◆ Activity
Looking at the listing below, retype exactly the lines starting at the one containing "D1: diode BAV21" and ending at the one containing "U3: NE555 -> TLC555", both included, and nothing else.

◆ Data provided
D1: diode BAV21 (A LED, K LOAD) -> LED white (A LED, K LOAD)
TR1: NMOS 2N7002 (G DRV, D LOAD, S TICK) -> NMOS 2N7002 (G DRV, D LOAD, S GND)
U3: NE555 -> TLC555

---

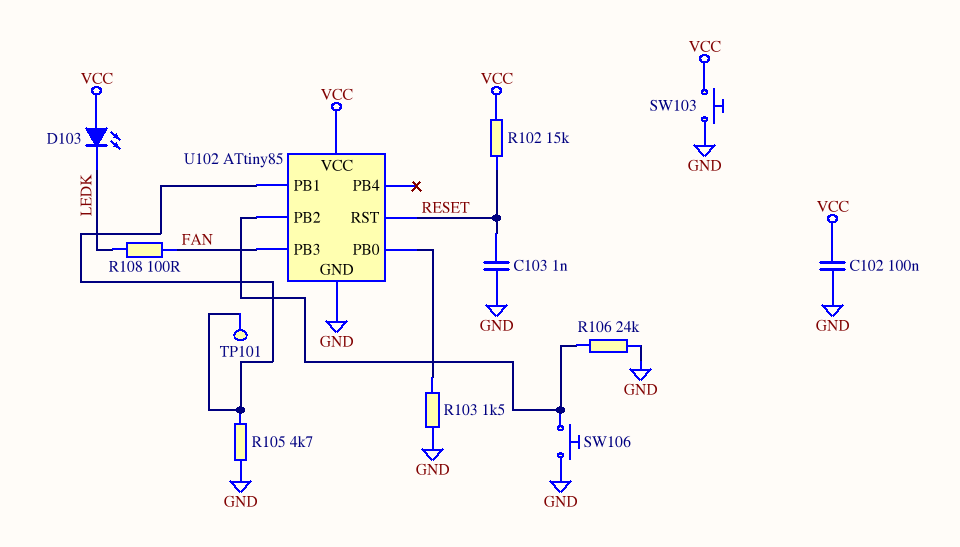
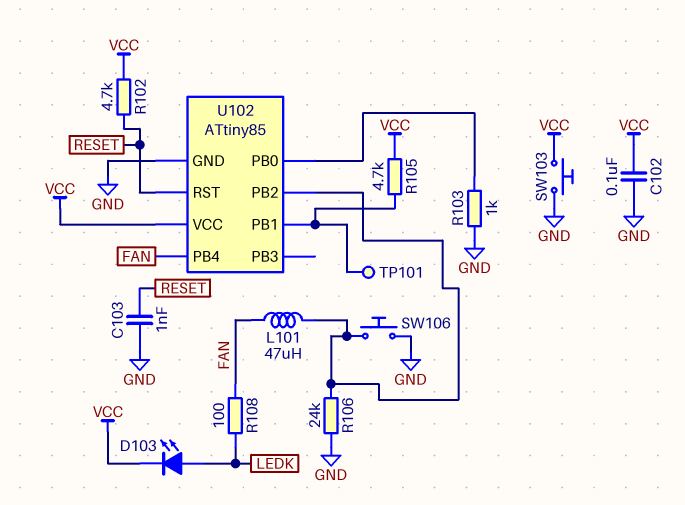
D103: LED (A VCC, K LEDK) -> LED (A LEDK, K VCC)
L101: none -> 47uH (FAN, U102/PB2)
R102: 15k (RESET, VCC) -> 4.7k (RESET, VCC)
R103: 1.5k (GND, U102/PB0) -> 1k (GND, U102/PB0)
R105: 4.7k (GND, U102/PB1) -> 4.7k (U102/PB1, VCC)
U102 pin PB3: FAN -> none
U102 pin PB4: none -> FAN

==

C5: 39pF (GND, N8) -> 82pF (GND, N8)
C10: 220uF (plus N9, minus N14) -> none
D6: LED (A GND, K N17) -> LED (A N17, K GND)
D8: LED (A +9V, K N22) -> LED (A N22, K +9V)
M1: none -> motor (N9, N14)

◆ Exercise solution
D1: diode BAV21 (A LED, K LOAD) -> LED white (A LED, K LOAD)
TR1: NMOS 2N7002 (G DRV, D LOAD, S TICK) -> NMOS 2N7002 (G DRV, D LOAD, S GND)
U3: NE555 -> TLC555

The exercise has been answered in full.